_TASK INPUTS_:
▬▬▬▬▬▬

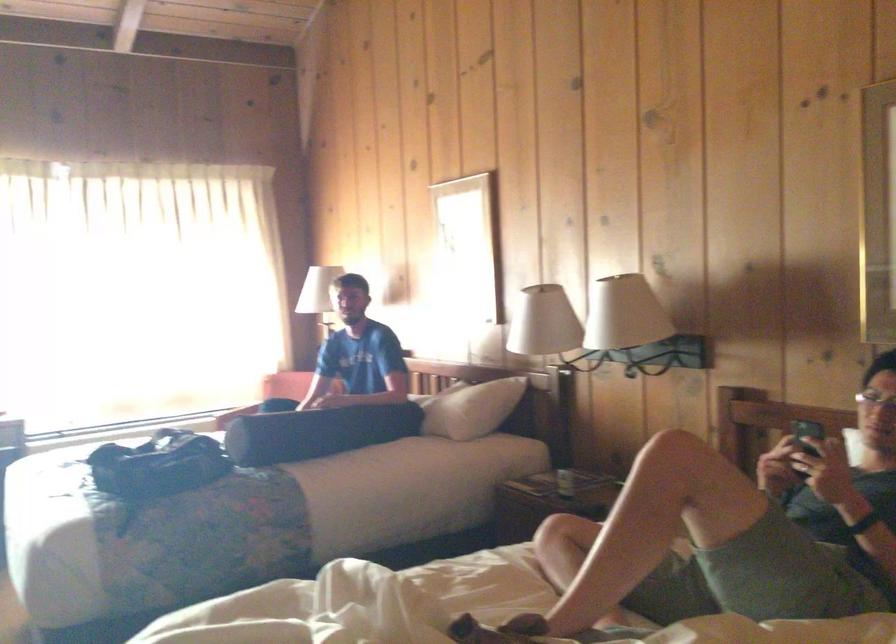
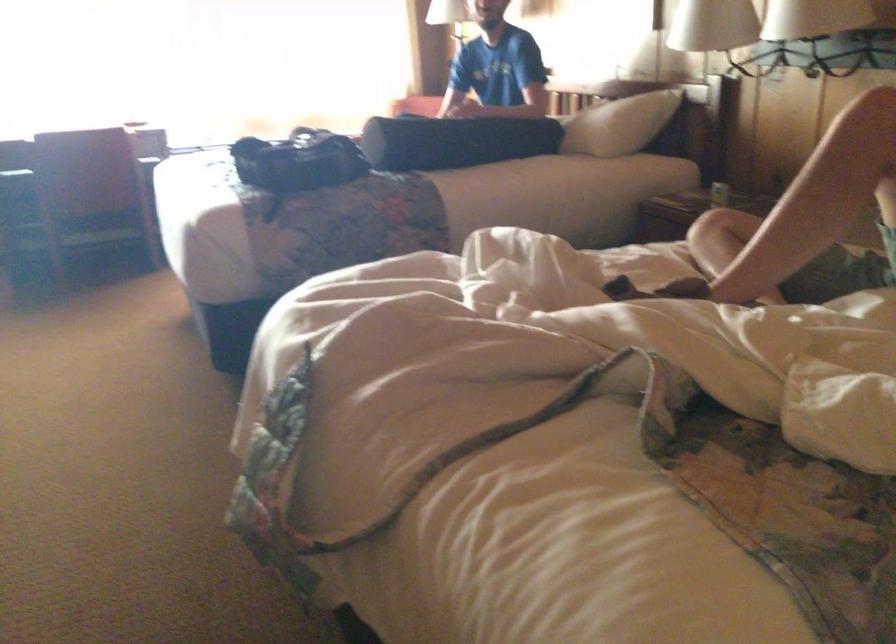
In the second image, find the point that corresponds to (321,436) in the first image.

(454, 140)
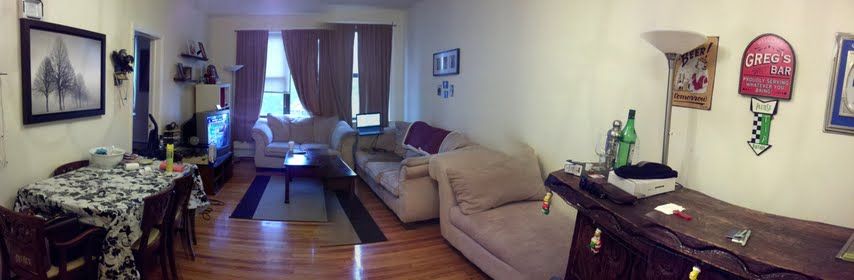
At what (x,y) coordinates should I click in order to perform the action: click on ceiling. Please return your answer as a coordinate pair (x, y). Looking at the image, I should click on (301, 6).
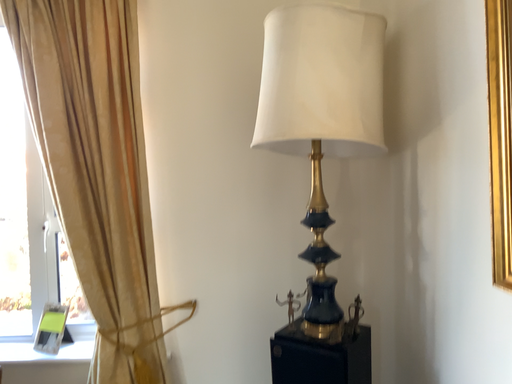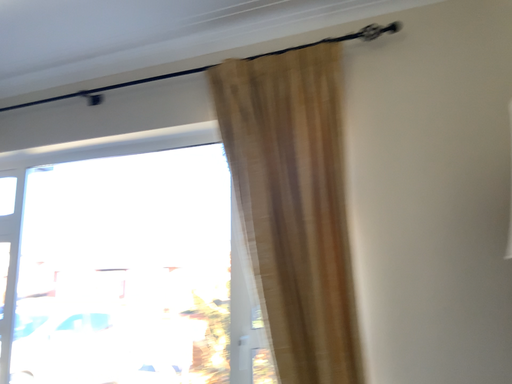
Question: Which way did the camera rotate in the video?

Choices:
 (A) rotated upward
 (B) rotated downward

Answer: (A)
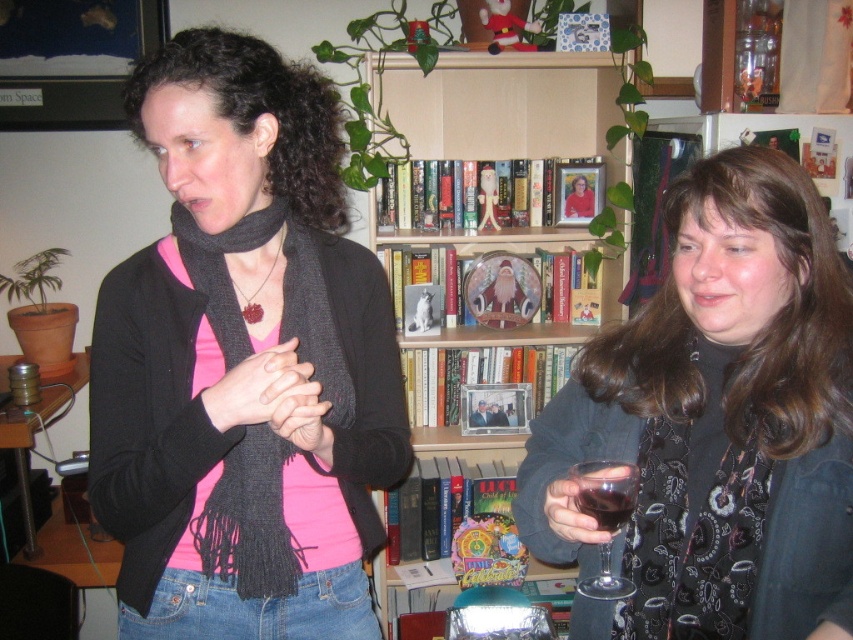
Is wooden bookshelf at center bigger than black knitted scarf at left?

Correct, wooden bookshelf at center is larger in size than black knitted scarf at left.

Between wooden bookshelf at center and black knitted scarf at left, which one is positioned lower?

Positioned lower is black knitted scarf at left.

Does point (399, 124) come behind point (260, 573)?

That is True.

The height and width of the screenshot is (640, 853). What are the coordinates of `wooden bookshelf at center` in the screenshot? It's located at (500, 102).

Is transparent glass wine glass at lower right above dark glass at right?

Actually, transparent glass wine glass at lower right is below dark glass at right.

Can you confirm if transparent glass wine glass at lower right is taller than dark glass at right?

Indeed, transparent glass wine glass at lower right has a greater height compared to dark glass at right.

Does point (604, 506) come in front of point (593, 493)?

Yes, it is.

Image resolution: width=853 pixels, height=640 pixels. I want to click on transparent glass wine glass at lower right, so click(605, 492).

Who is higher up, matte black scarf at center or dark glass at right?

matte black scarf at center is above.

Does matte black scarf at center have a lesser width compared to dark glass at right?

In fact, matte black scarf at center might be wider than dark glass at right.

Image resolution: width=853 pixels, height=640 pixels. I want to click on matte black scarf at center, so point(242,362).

▬▬▬▬▬▬

_GIVEN PROBLEM_: Quote the rows from the line containing "Is wooden bookshelf" through the line containing "Indeed, transparent glass", both included.

_OUTPUT FOR THIS TASK_:
Is wooden bookshelf at center bigger than black knitted scarf at left?

Correct, wooden bookshelf at center is larger in size than black knitted scarf at left.

Between wooden bookshelf at center and black knitted scarf at left, which one is positioned lower?

Positioned lower is black knitted scarf at left.

Does point (399, 124) come behind point (260, 573)?

That is True.

The height and width of the screenshot is (640, 853). What are the coordinates of `wooden bookshelf at center` in the screenshot? It's located at (500, 102).

Is transparent glass wine glass at lower right above dark glass at right?

Actually, transparent glass wine glass at lower right is below dark glass at right.

Can you confirm if transparent glass wine glass at lower right is taller than dark glass at right?

Indeed, transparent glass wine glass at lower right has a greater height compared to dark glass at right.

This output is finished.